Task prompt: Pull out of the data below the stretch of lines bounded by the one containing "BAT101: 6V (plus" and the one containing "R105: 2.2k (N_15, N_16) -> 220 (N_15, N_16)", both bounds included, unchanged.

──────── Records shown

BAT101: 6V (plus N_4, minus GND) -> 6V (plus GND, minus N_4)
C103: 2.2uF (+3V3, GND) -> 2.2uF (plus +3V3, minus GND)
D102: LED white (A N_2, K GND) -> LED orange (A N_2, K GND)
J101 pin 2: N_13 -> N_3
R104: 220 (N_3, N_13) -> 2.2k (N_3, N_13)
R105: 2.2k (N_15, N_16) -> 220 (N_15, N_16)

────────────────
──────── Records shown

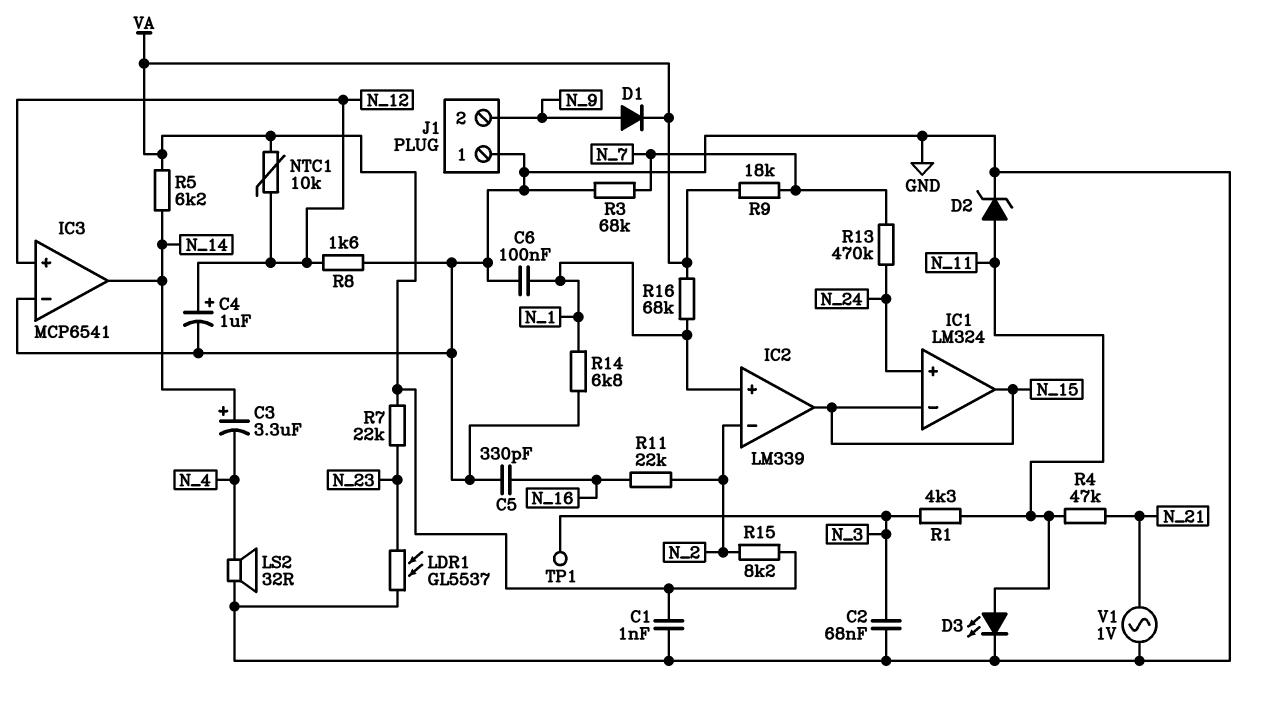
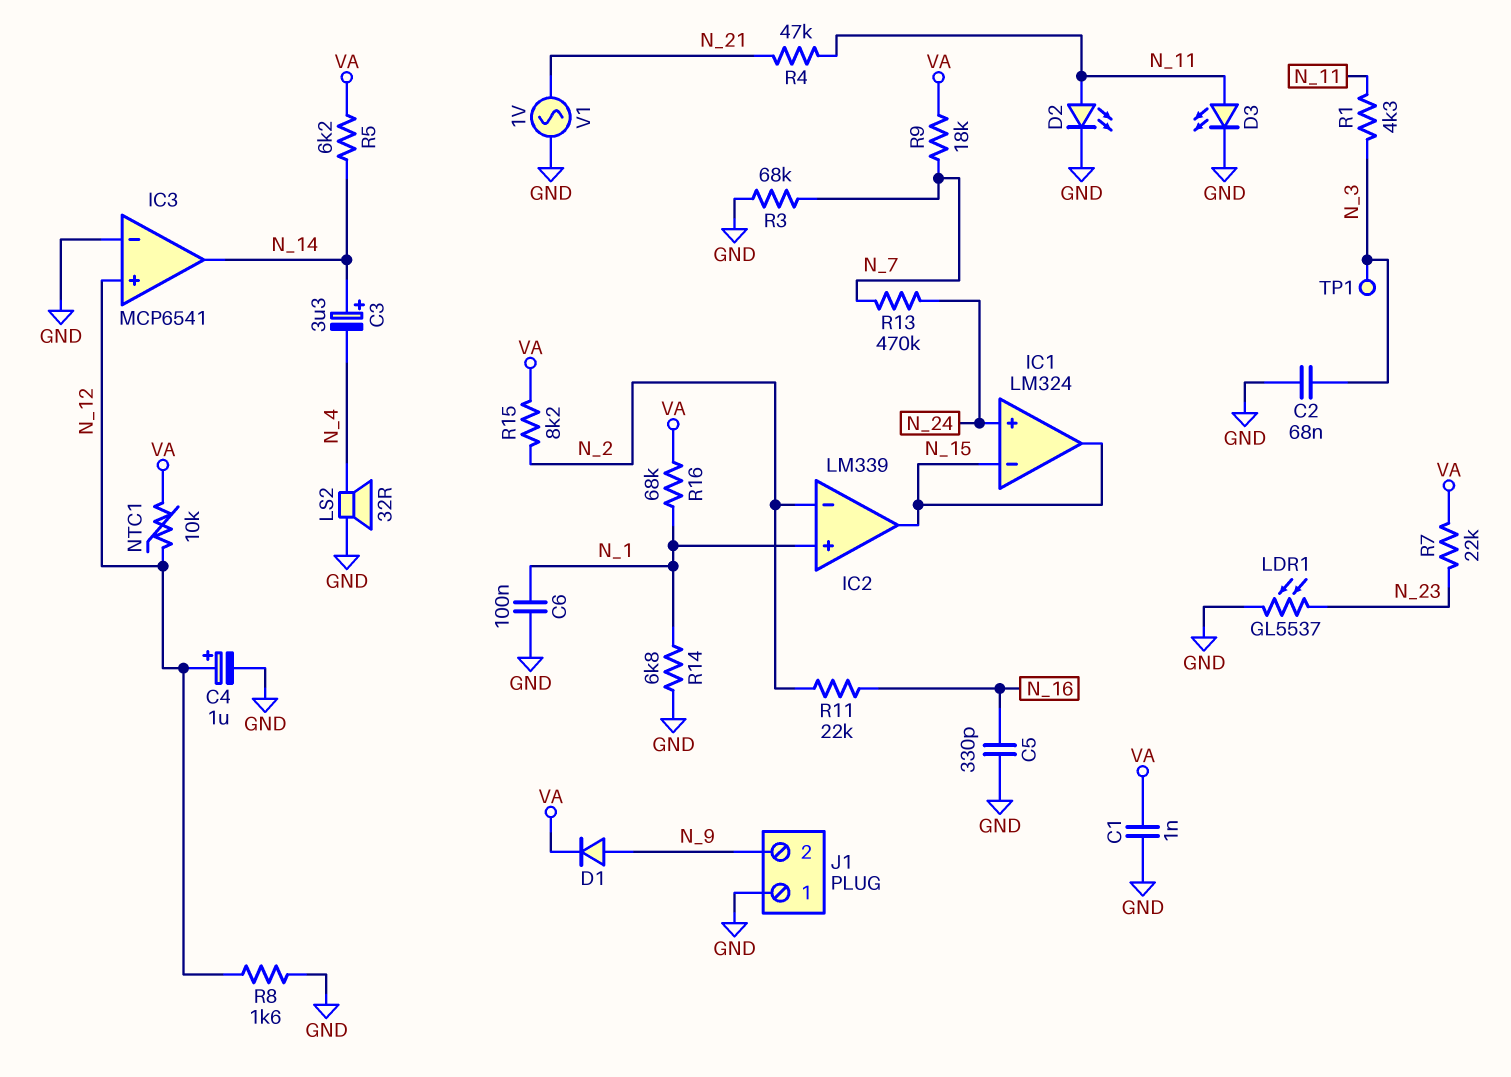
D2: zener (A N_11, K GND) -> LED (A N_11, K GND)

────────────────

Exercise solution:
BAT101: 6V (plus N_4, minus GND) -> 6V (plus GND, minus N_4)
C103: 2.2uF (+3V3, GND) -> 2.2uF (plus +3V3, minus GND)
D102: LED white (A N_2, K GND) -> LED orange (A N_2, K GND)
J101 pin 2: N_13 -> N_3
R104: 220 (N_3, N_13) -> 2.2k (N_3, N_13)
R105: 2.2k (N_15, N_16) -> 220 (N_15, N_16)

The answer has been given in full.